**WHAT IS EXPECTED:** Find the word "orange" in the records below. List each line containing it.

**PROVIDED ENTRIES:**
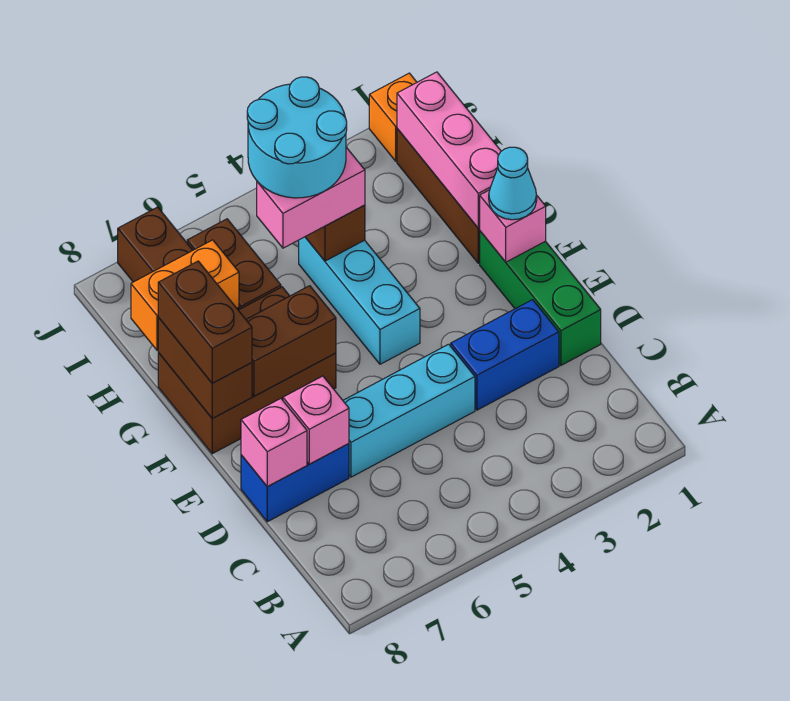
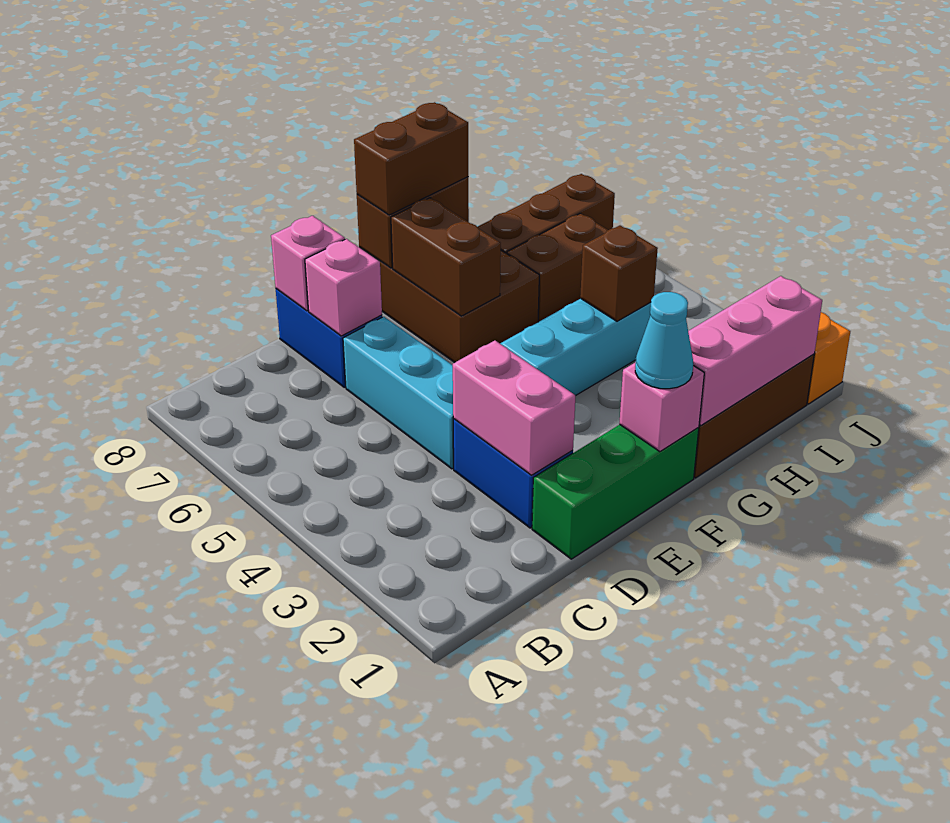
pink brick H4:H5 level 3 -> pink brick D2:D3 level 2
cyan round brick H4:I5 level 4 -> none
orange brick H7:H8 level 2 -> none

* * *

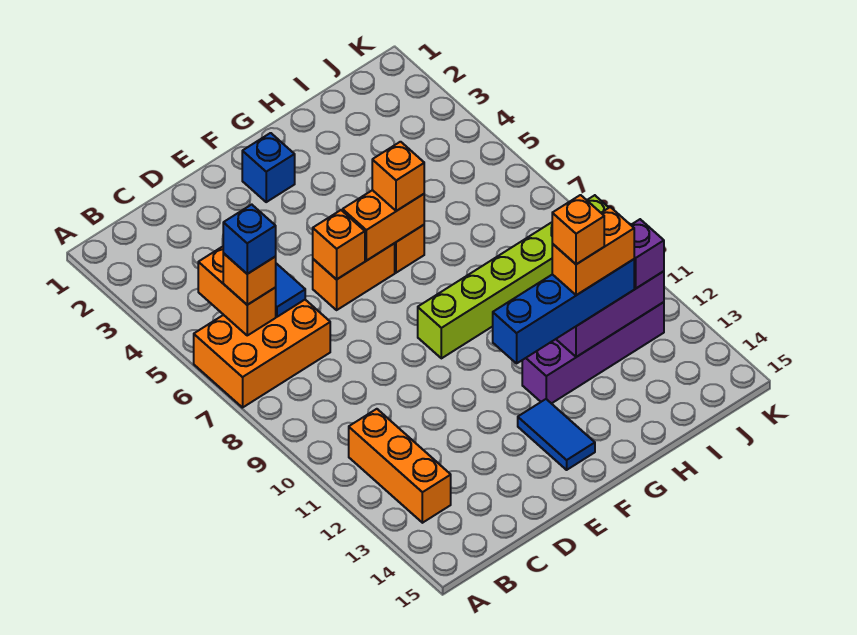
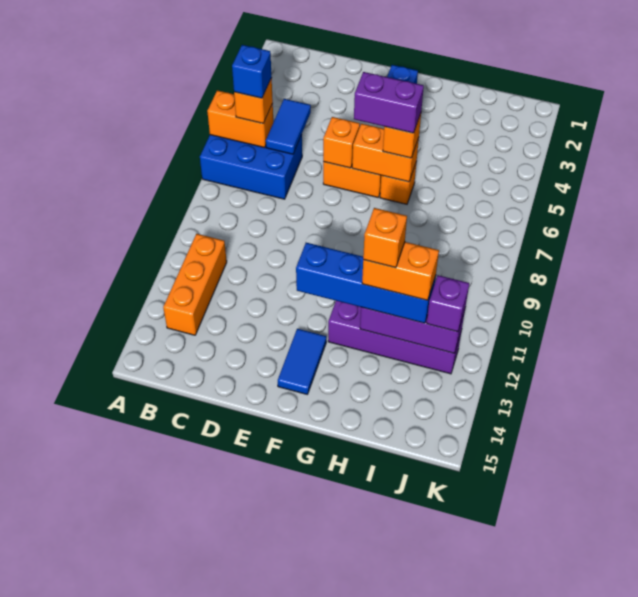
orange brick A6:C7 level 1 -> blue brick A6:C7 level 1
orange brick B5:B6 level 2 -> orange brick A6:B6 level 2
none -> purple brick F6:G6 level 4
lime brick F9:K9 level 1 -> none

**THE COMPLETED TASK:**
orange brick H7:H8 level 2 -> none
orange brick A6:C7 level 1 -> blue brick A6:C7 level 1
orange brick B5:B6 level 2 -> orange brick A6:B6 level 2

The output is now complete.